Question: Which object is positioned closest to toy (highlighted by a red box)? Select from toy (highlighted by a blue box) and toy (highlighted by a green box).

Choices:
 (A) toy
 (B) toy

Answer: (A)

________________

• [Task requirements]: Reproduce the records above word for word, keeping every line, letter, and punctuation mark in its original order.

• [Exercise result]:
Question: Which object is positioned closest to toy (highlighted by a red box)? Select from toy (highlighted by a blue box) and toy (highlighted by a green box).

Choices:
 (A) toy
 (B) toy

Answer: (A)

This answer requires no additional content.